→ INSTRUCTIONS TO FOLLOW: Once the pictures are removed, return each record below exactly as written.
[Start of Attachment]
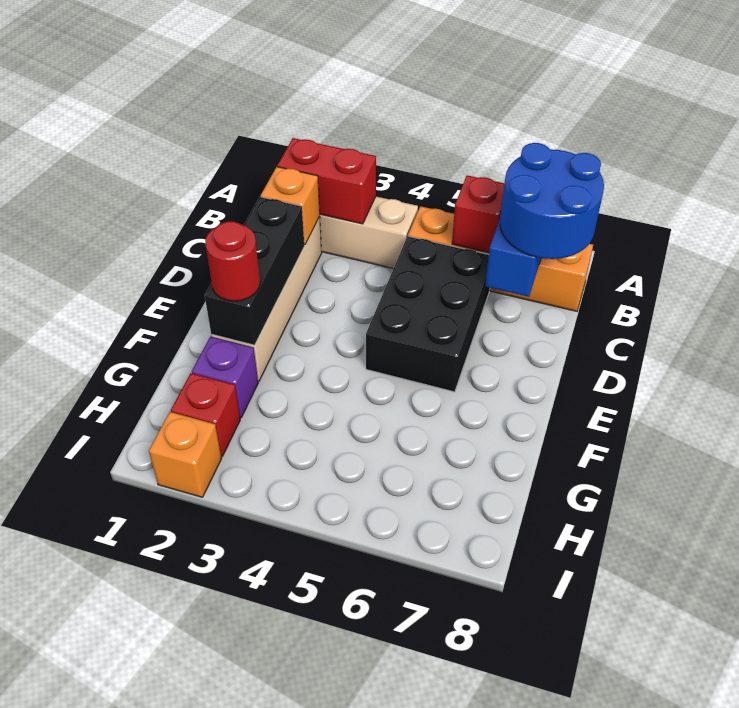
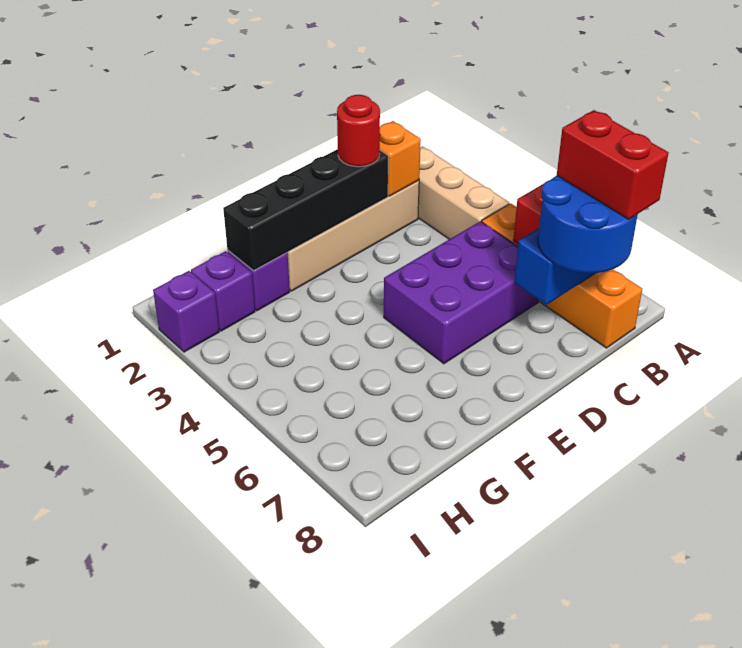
red brick B2:B3 level 2 -> red brick B7:B8 level 4
black brick C5:E6 level 1 -> purple brick C5:E6 level 1
black brick D2:F2 level 2 -> black brick D2:G2 level 2
red round brick F2 level 3 -> red round brick D2 level 3
red brick H2 level 1 -> purple brick H2 level 1
orange brick I2 level 1 -> purple brick I2 level 1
[End of Attachment]
→ TASK SOLUTION:
red brick B2:B3 level 2 -> red brick B7:B8 level 4
black brick C5:E6 level 1 -> purple brick C5:E6 level 1
black brick D2:F2 level 2 -> black brick D2:G2 level 2
red round brick F2 level 3 -> red round brick D2 level 3
red brick H2 level 1 -> purple brick H2 level 1
orange brick I2 level 1 -> purple brick I2 level 1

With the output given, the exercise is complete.